**DATASET EXTRACT:**

┏━━

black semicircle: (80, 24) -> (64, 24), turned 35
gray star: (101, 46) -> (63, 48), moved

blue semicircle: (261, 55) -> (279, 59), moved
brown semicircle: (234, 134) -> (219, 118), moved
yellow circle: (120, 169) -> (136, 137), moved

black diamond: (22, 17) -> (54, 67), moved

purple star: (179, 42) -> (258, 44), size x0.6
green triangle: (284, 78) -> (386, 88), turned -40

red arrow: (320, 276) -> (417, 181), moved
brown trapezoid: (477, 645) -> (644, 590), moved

┗━━
┏━━

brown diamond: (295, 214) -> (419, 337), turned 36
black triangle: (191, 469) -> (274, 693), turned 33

┗━━

**WORK TASK:** In the records above, find the lines containing "black" and copy them.

**EXPECTED ANSWER:**
black semicircle: (80, 24) -> (64, 24), turned 35
black diamond: (22, 17) -> (54, 67), moved
black triangle: (191, 469) -> (274, 693), turned 33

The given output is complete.